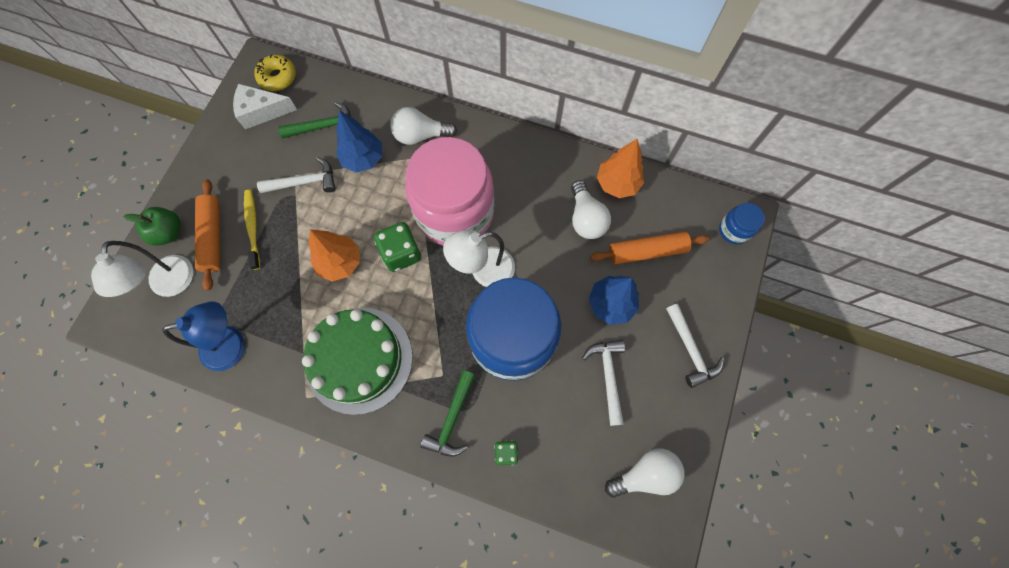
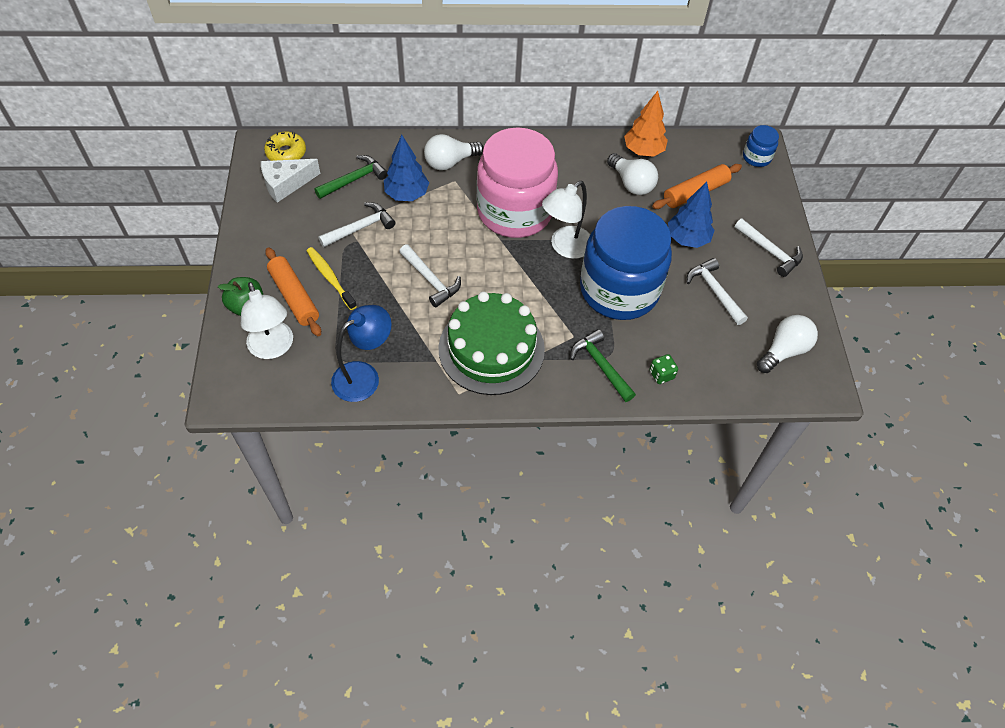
camera: 25 degrees left, 15 degrees down
(340, 262) = (430, 280): orange tree -> white hammer
(401, 253) = (484, 256): green dice -> none
(452, 419) = (601, 366): green hammer -> green hammer turned 150 degrees clockwise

--------------------------------------------------

◆ Task description
If a line in the material contains "hammer", show it.

◆ Expected answer
(340, 262) = (430, 280): orange tree -> white hammer
(452, 419) = (601, 366): green hammer -> green hammer turned 150 degrees clockwise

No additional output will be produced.